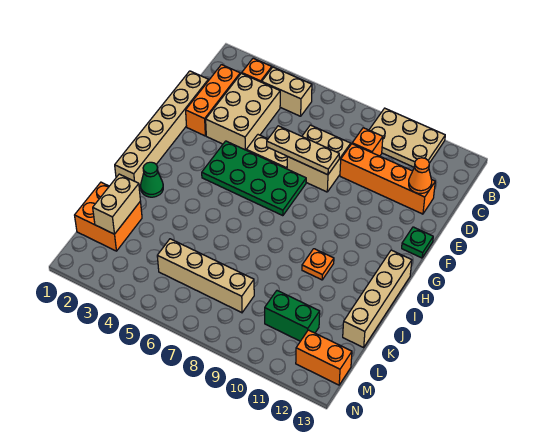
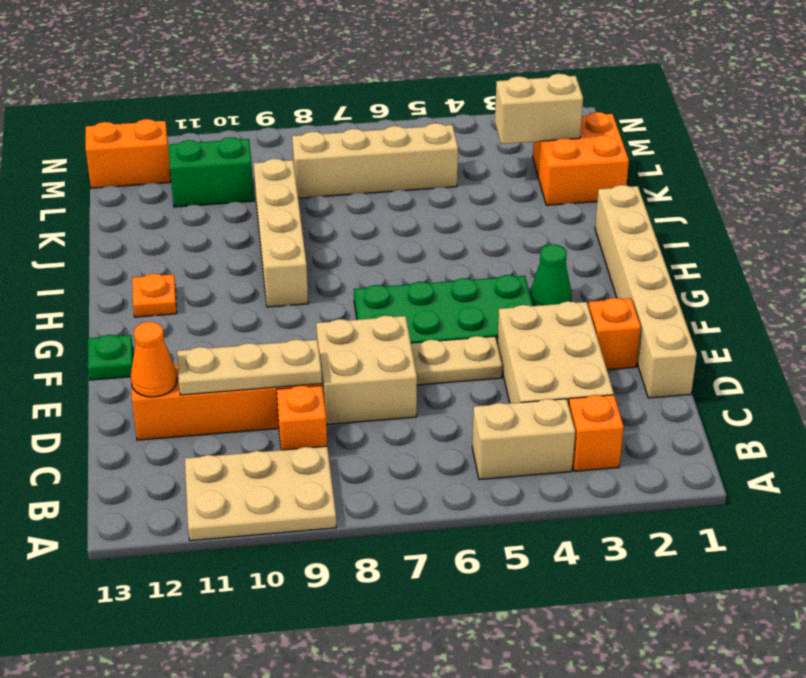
orange brick C2:E2 level 1 -> orange brick E2 level 1
tan plate E6:E8 level 2 -> tan plate D9:D11 level 2
tan brick H13:K13 level 1 -> tan brick H9:K9 level 1
green cone I2 level 1 -> green cone G3 level 1
orange plate I10 level 1 -> orange plate H12 level 1
tan brick K2:L2 level 2 -> tan brick L2:L3 level 2

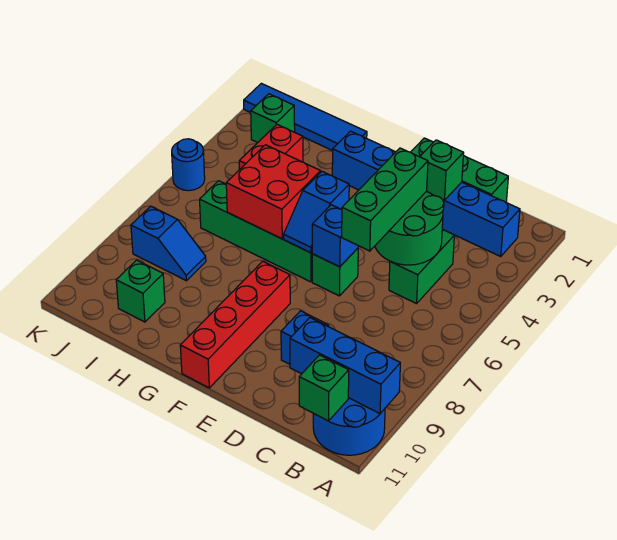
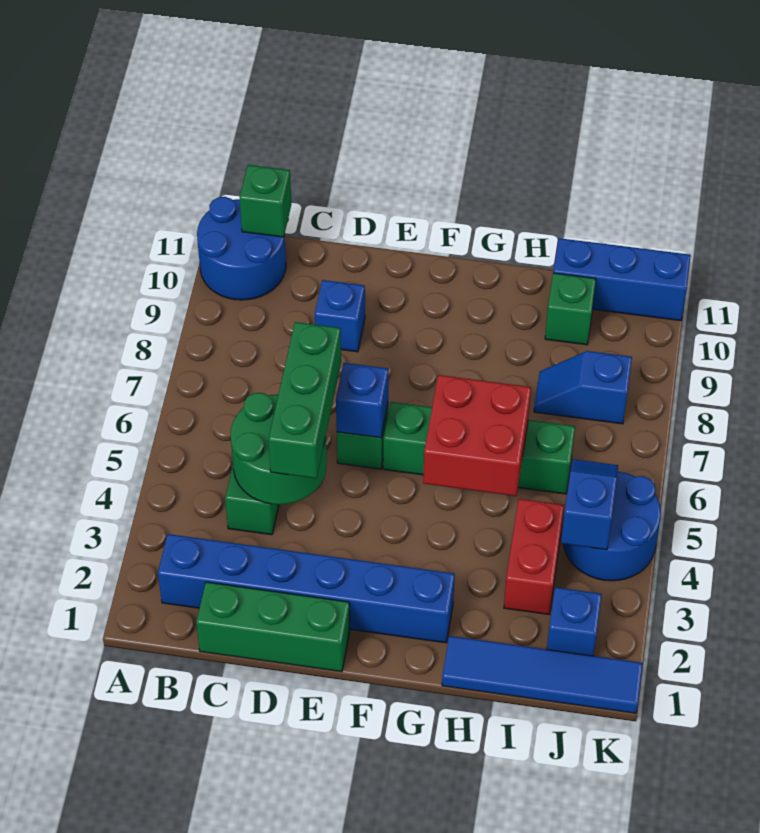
blue brick A10:C10 level 2 -> blue brick I11:K11 level 1
green brick D2 level 2 -> none
blue slope F5:F6 level 2 top 5 -> blue slope J4:J5 level 2 top 4
red brick F8:F11 level 1 -> none
green brick J2 level 1 -> blue brick J2 level 1
blue round brick K5 level 1 -> blue round brick J4:K5 level 1

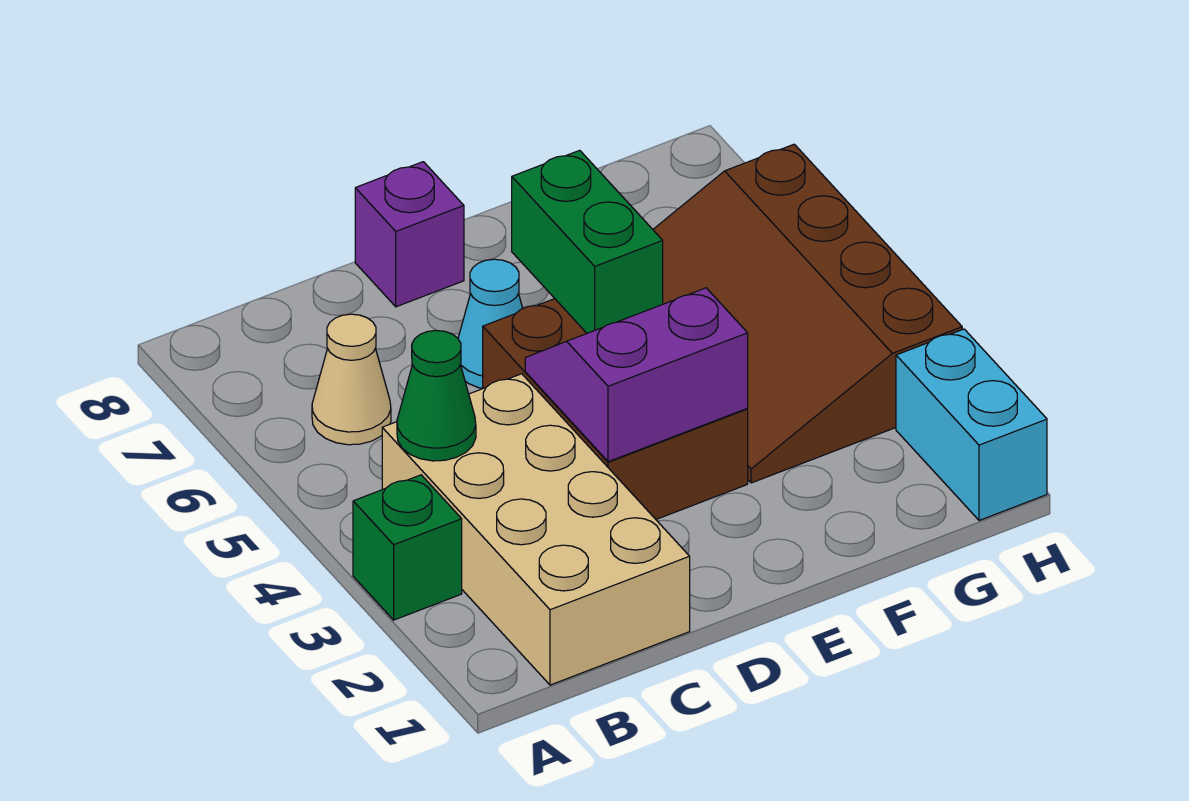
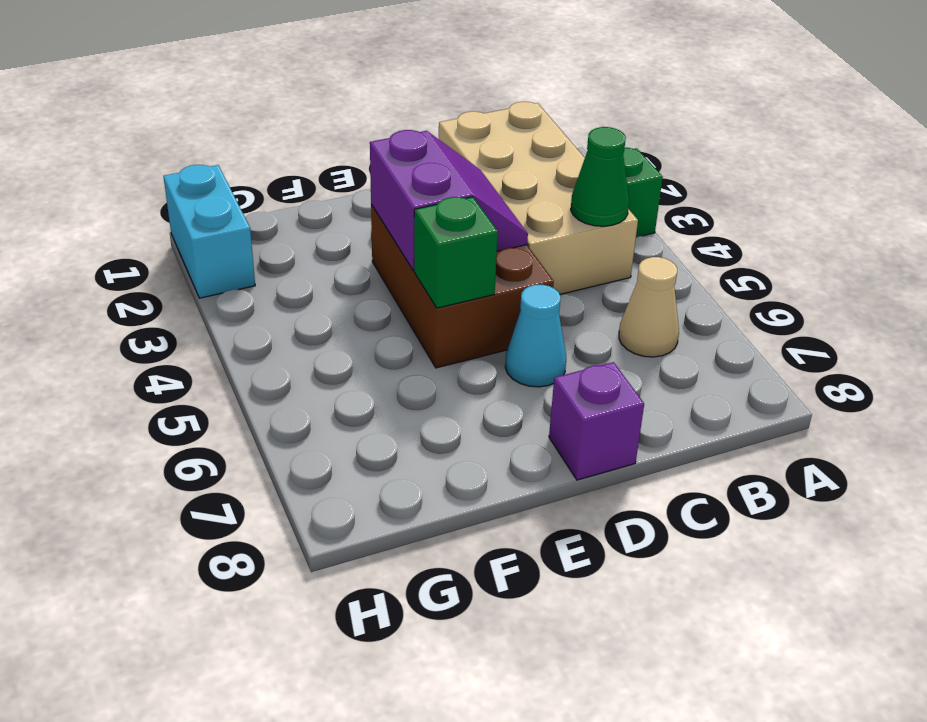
purple slope D3:E4 level 2 top 3 -> purple slope D3:E4 level 2 top E
green brick E5:E6 level 2 -> green brick E5 level 2
brown slope F3:H6 level 1 top H -> none

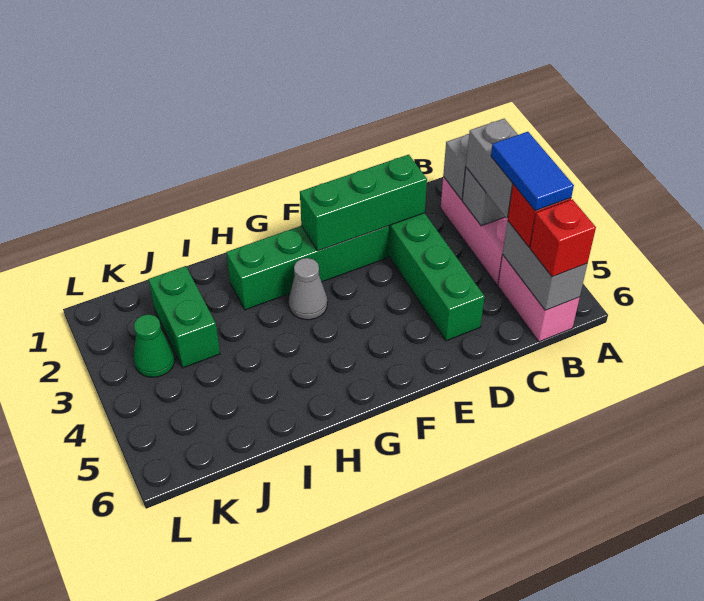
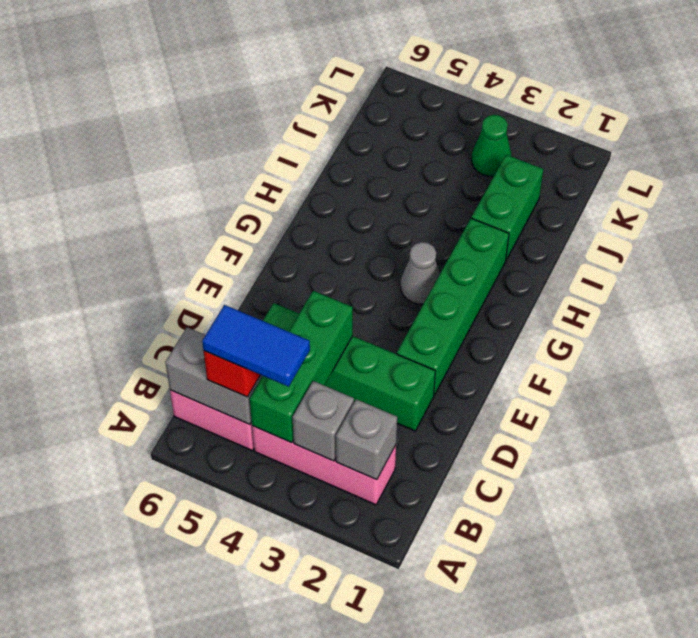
grey brick B3:B4 level 3 -> none
red brick B6 level 3 -> none
green brick D2:F2 level 2 -> green brick B4:D4 level 2
green brick J2:J3 level 1 -> green brick I2:J2 level 1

**Activity**
In the reply, each line of the data must appear exactly as written, and no picture may appear.

**Solution for this exercise**
orange brick C2:E2 level 1 -> orange brick E2 level 1
tan plate E6:E8 level 2 -> tan plate D9:D11 level 2
tan brick H13:K13 level 1 -> tan brick H9:K9 level 1
green cone I2 level 1 -> green cone G3 level 1
orange plate I10 level 1 -> orange plate H12 level 1
tan brick K2:L2 level 2 -> tan brick L2:L3 level 2

blue brick A10:C10 level 2 -> blue brick I11:K11 level 1
green brick D2 level 2 -> none
blue slope F5:F6 level 2 top 5 -> blue slope J4:J5 level 2 top 4
red brick F8:F11 level 1 -> none
green brick J2 level 1 -> blue brick J2 level 1
blue round brick K5 level 1 -> blue round brick J4:K5 level 1

purple slope D3:E4 level 2 top 3 -> purple slope D3:E4 level 2 top E
green brick E5:E6 level 2 -> green brick E5 level 2
brown slope F3:H6 level 1 top H -> none

grey brick B3:B4 level 3 -> none
red brick B6 level 3 -> none
green brick D2:F2 level 2 -> green brick B4:D4 level 2
green brick J2:J3 level 1 -> green brick I2:J2 level 1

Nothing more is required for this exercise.